--- EXCERPTED DATA Enclosed Below ---

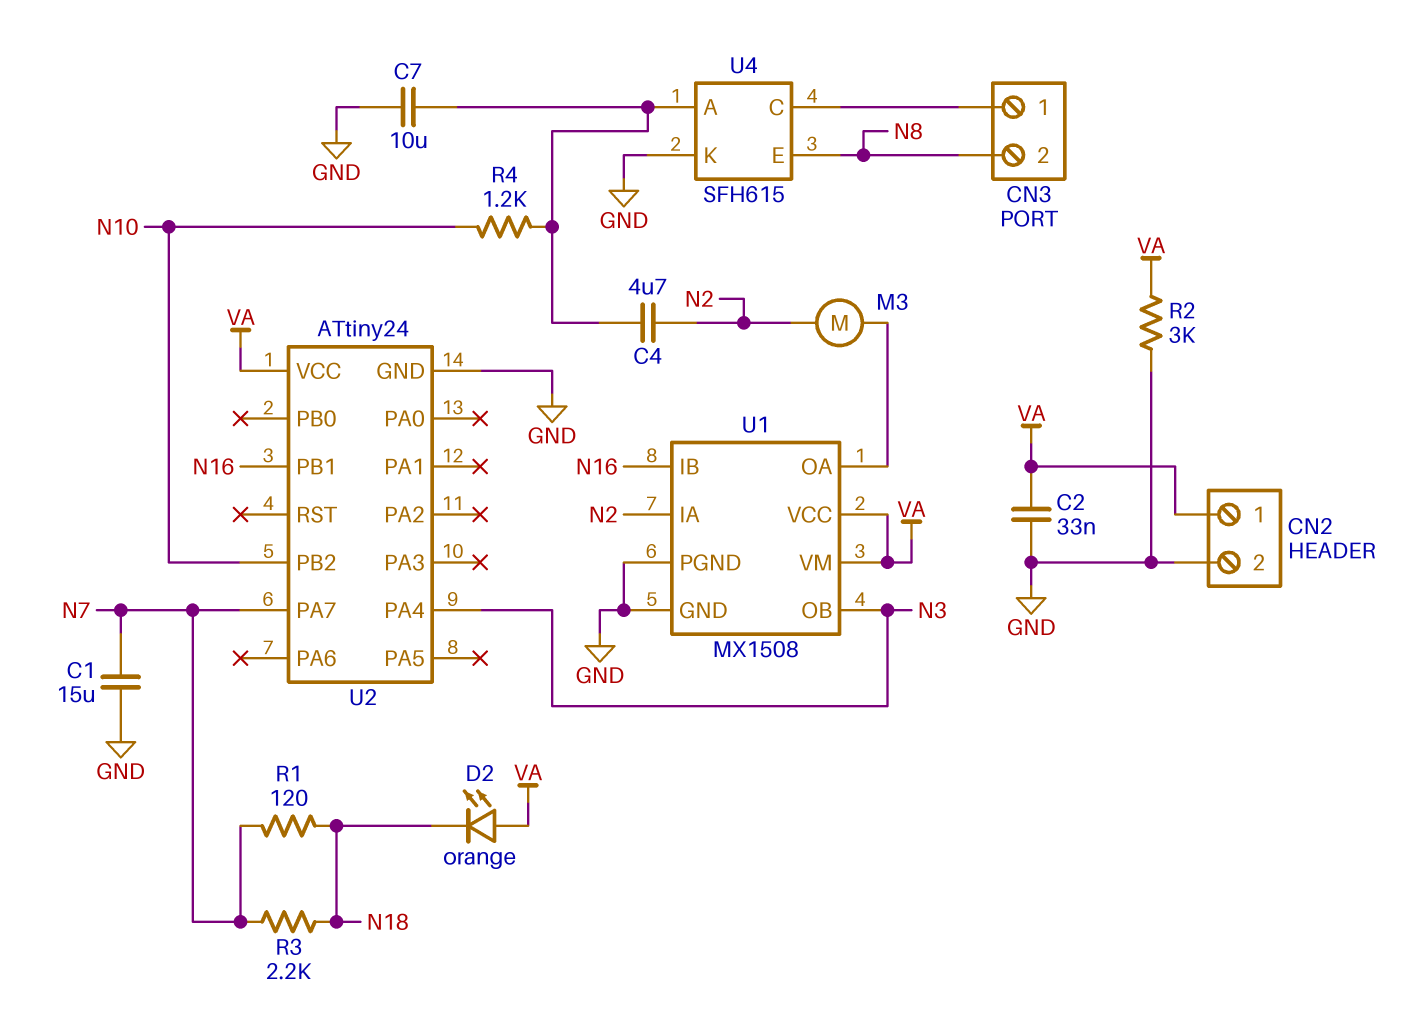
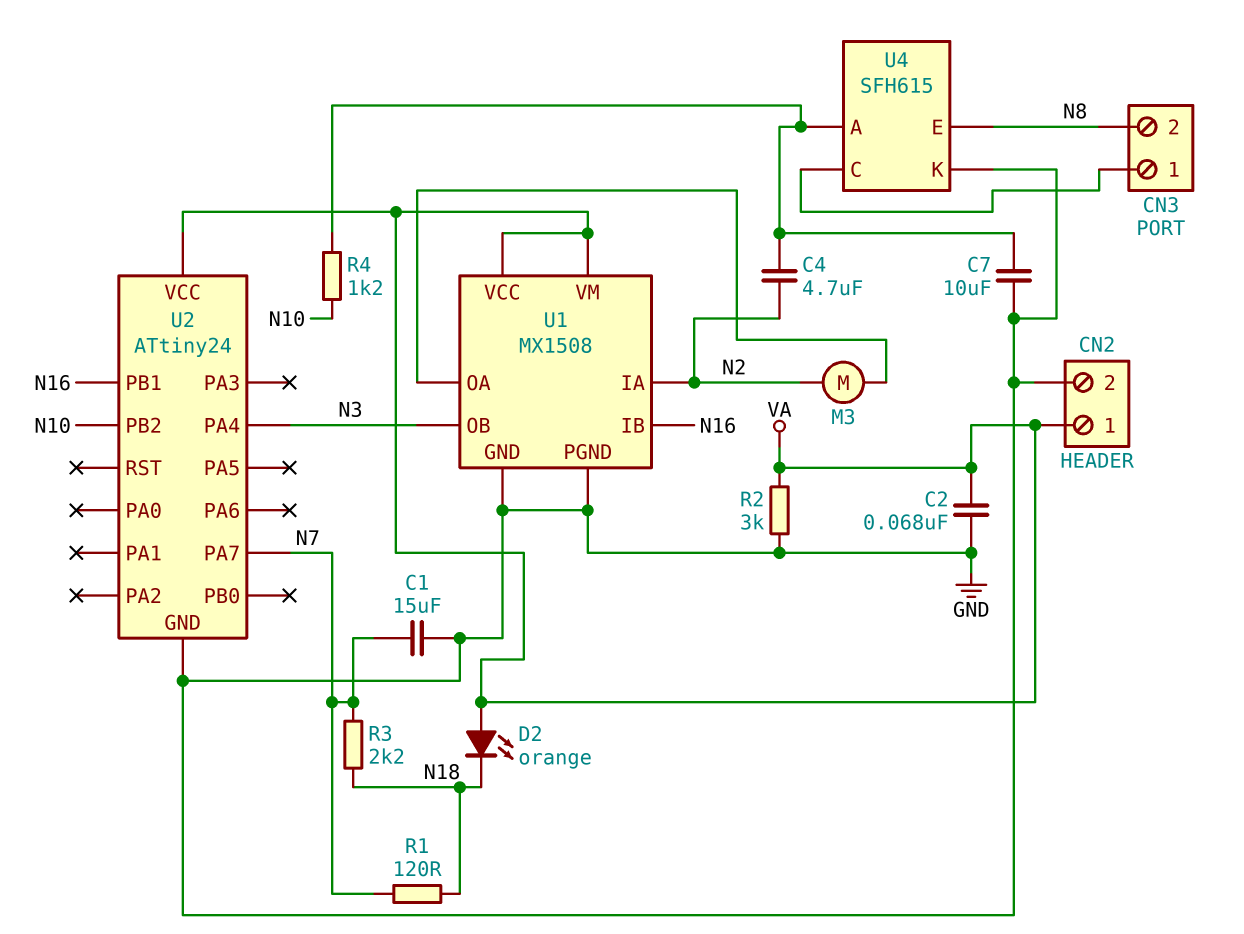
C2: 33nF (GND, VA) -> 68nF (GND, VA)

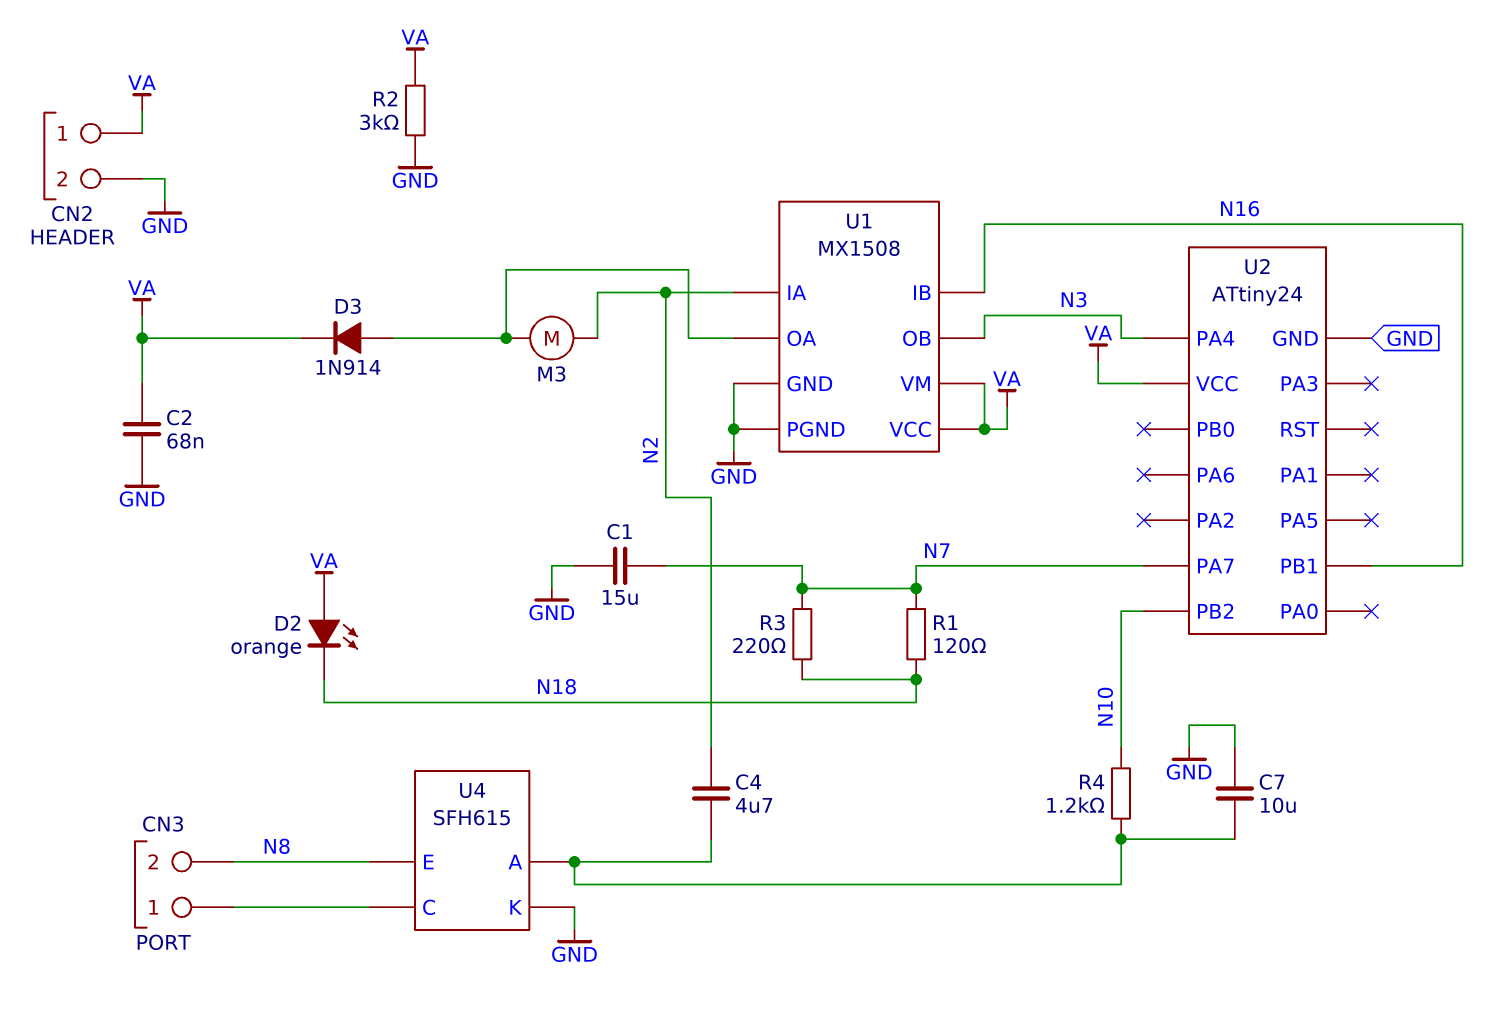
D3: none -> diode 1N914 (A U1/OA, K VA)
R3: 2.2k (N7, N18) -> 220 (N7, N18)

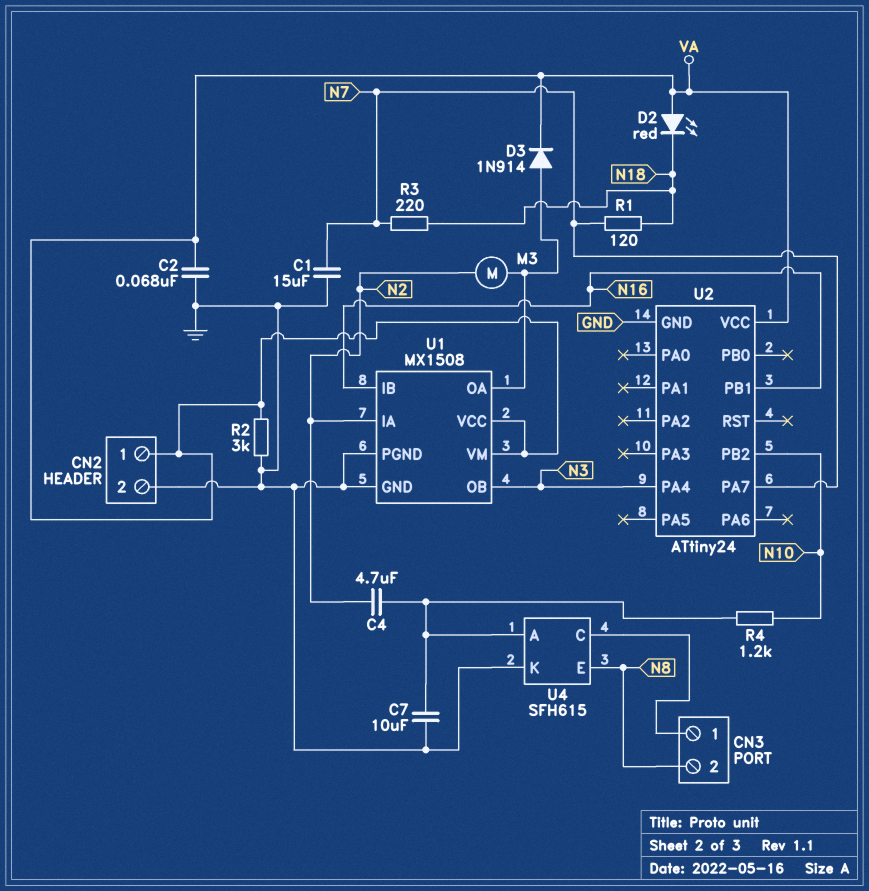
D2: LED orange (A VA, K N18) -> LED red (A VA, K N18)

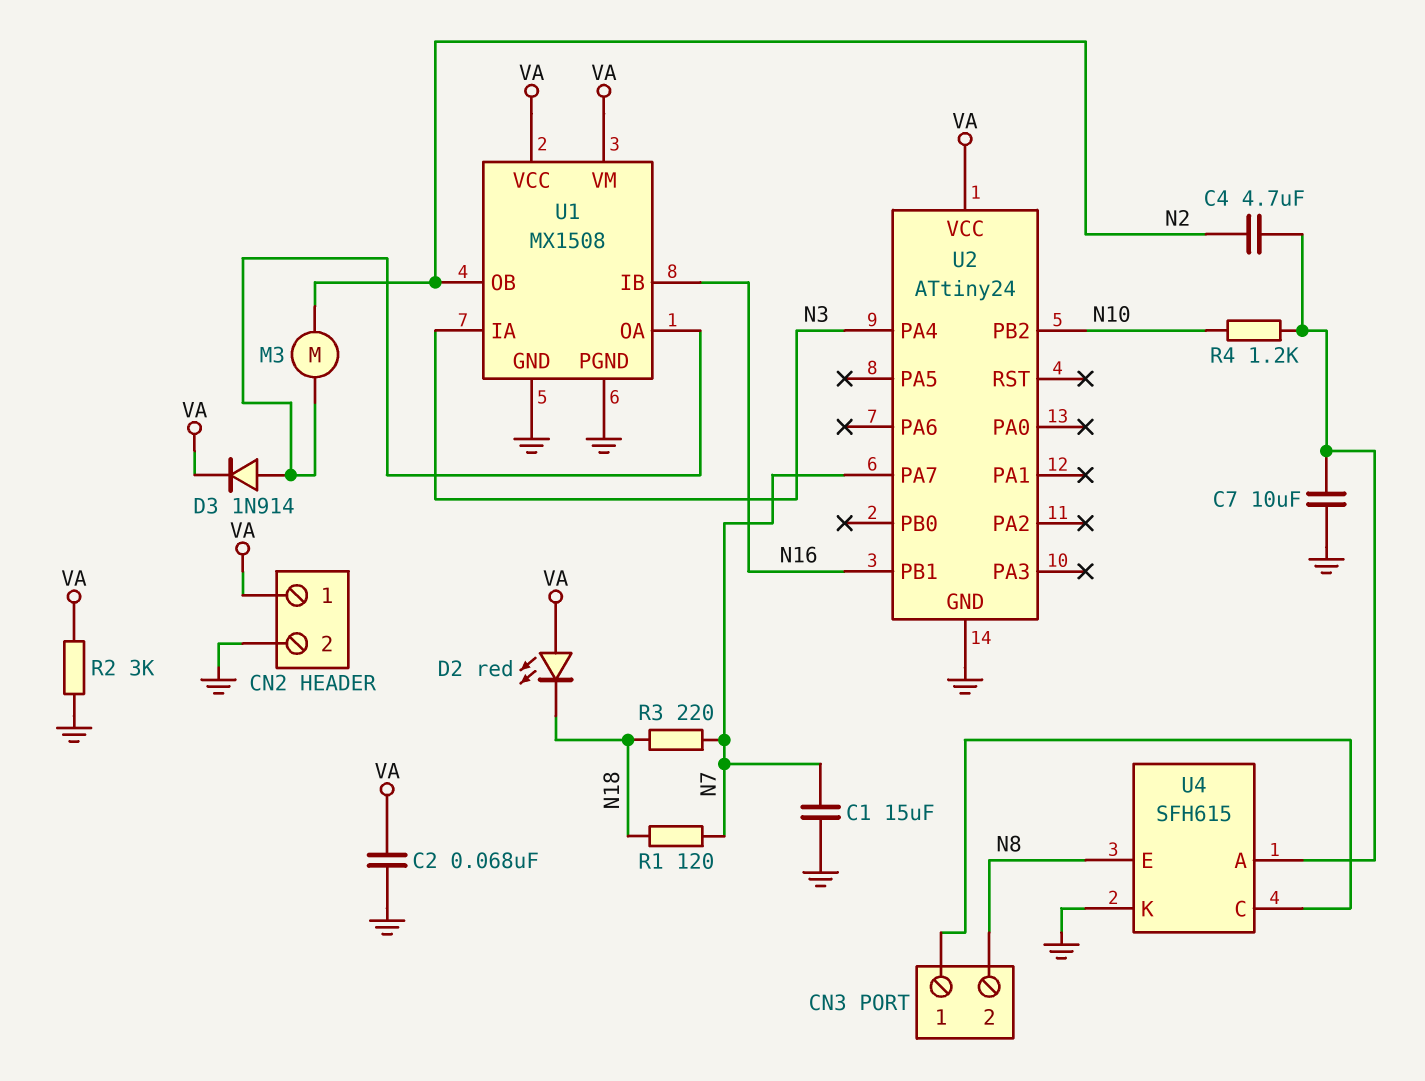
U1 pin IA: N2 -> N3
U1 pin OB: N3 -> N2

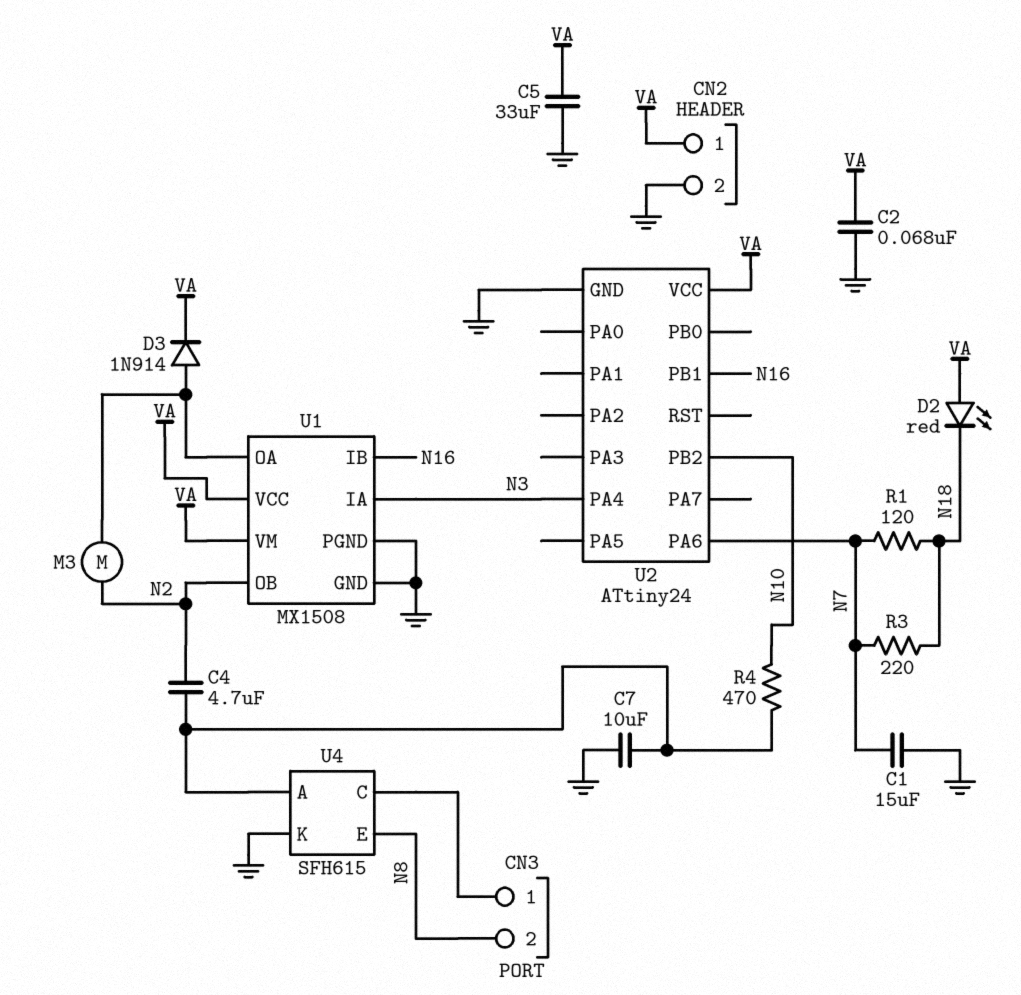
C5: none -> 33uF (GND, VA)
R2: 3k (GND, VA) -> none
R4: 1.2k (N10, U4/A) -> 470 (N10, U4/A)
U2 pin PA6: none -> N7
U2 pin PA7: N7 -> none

--- End of Enclosed EXCERPTED DATA ---

- **TASK ITEM**: Could the data above be repeated exactly, with every picture dropped?

- **SOLUTION**:
C2: 33nF (GND, VA) -> 68nF (GND, VA)

D3: none -> diode 1N914 (A U1/OA, K VA)
R3: 2.2k (N7, N18) -> 220 (N7, N18)

D2: LED orange (A VA, K N18) -> LED red (A VA, K N18)

U1 pin IA: N2 -> N3
U1 pin OB: N3 -> N2

C5: none -> 33uF (GND, VA)
R2: 3k (GND, VA) -> none
R4: 1.2k (N10, U4/A) -> 470 (N10, U4/A)
U2 pin PA6: none -> N7
U2 pin PA7: N7 -> none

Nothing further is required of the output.